* _Record extracts_:
-- Opening Marker --

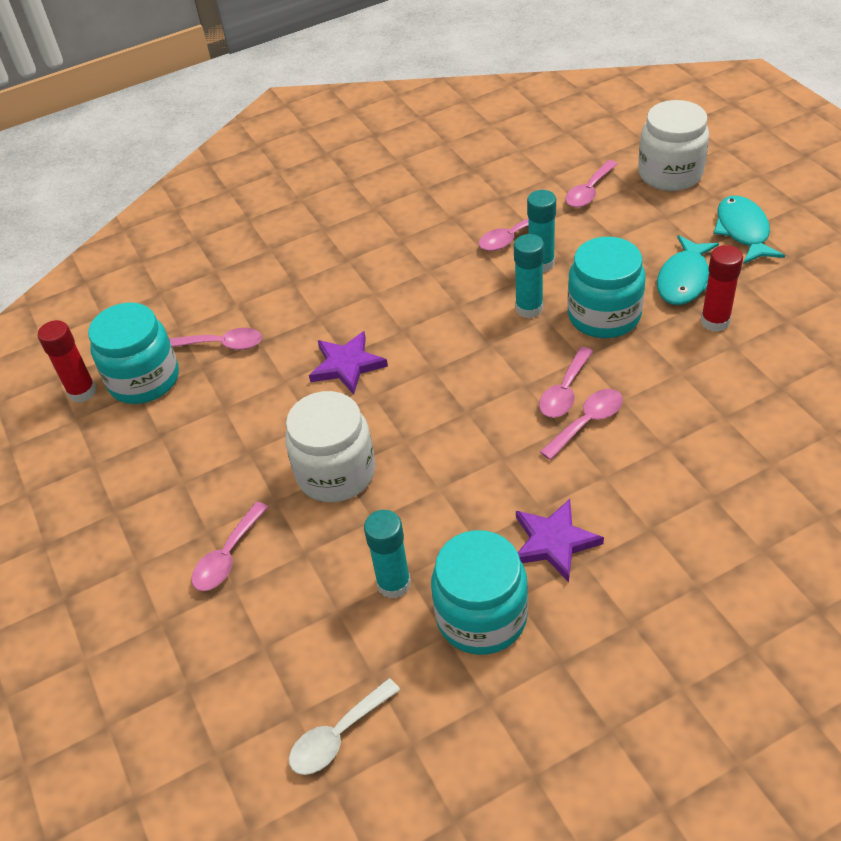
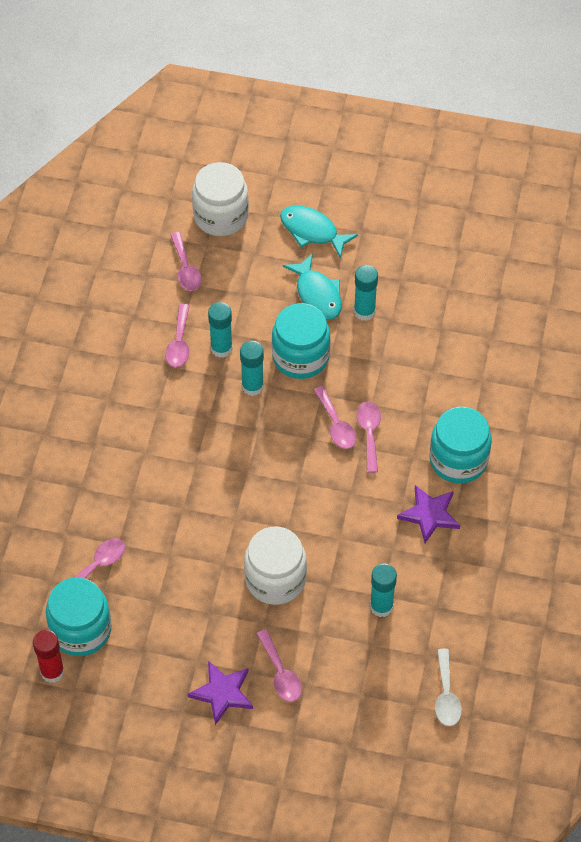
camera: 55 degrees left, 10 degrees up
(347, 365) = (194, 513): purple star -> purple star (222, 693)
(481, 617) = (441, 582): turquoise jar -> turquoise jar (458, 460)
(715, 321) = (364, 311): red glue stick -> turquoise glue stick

-- Closing Marker --
-- Opening Marker --

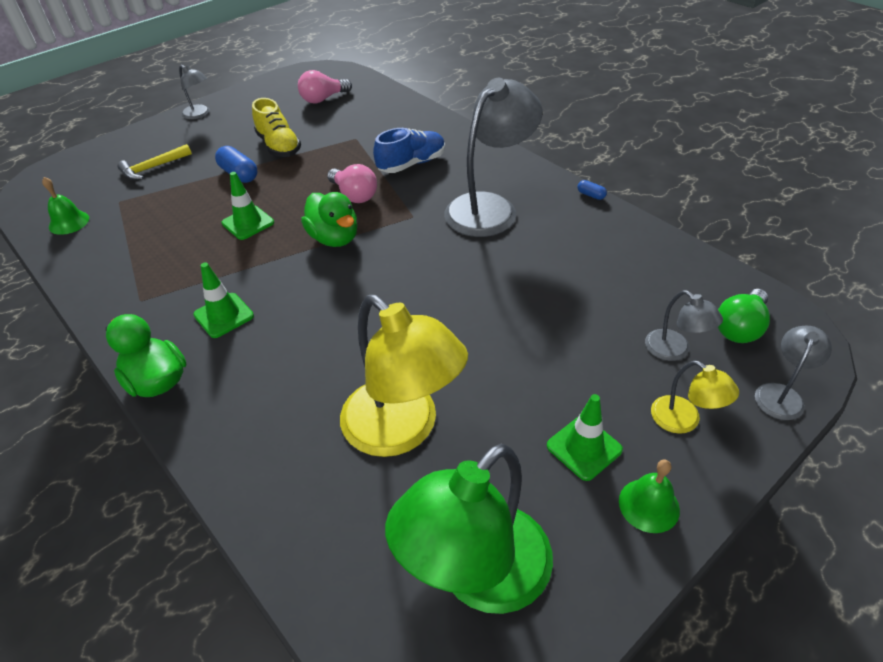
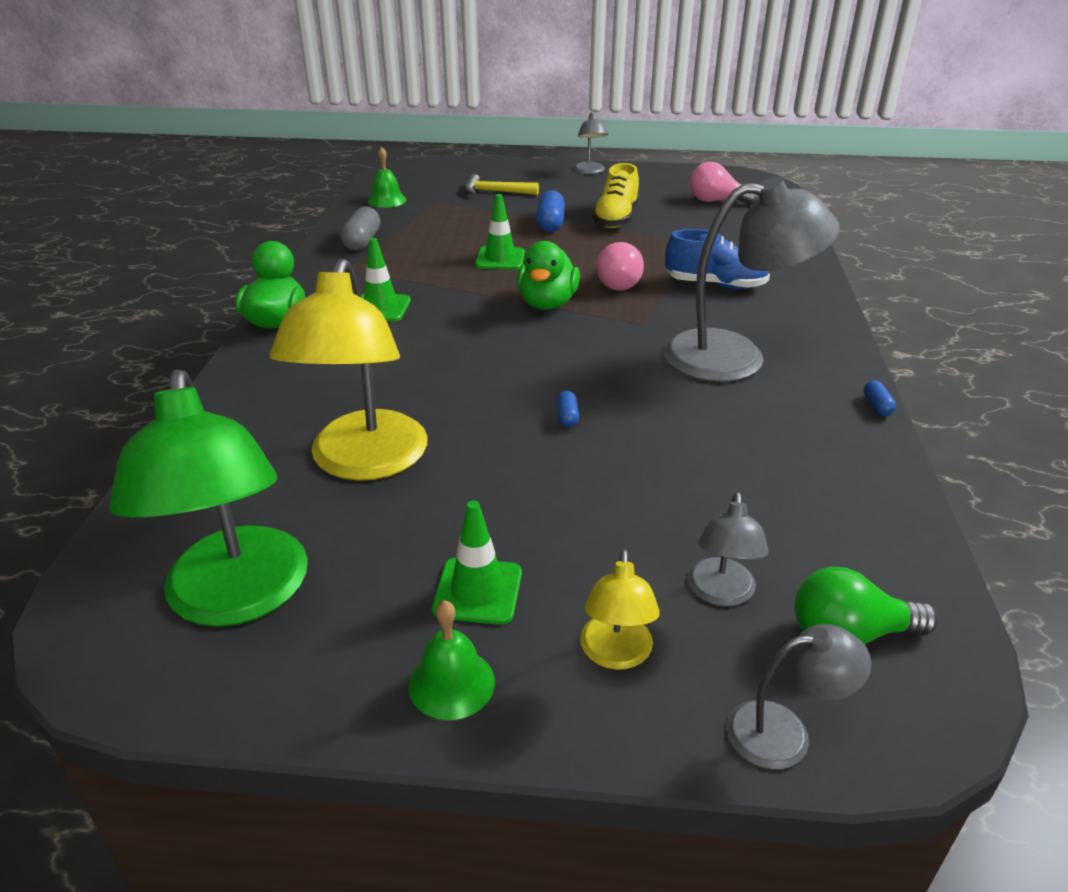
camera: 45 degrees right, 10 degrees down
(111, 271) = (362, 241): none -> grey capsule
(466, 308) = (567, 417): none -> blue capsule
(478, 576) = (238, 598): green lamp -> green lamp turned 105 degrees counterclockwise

-- Closing Marker --

* _Assigned task_: Beginning at the line above that contains "camera: 55 degrees left, 10 degrees up", return each line exactly through the line that contains "(715, 321) = (364, 311): red", and no others.

* _Exercise output_:
camera: 55 degrees left, 10 degrees up
(347, 365) = (194, 513): purple star -> purple star (222, 693)
(481, 617) = (441, 582): turquoise jar -> turquoise jar (458, 460)
(715, 321) = (364, 311): red glue stick -> turquoise glue stick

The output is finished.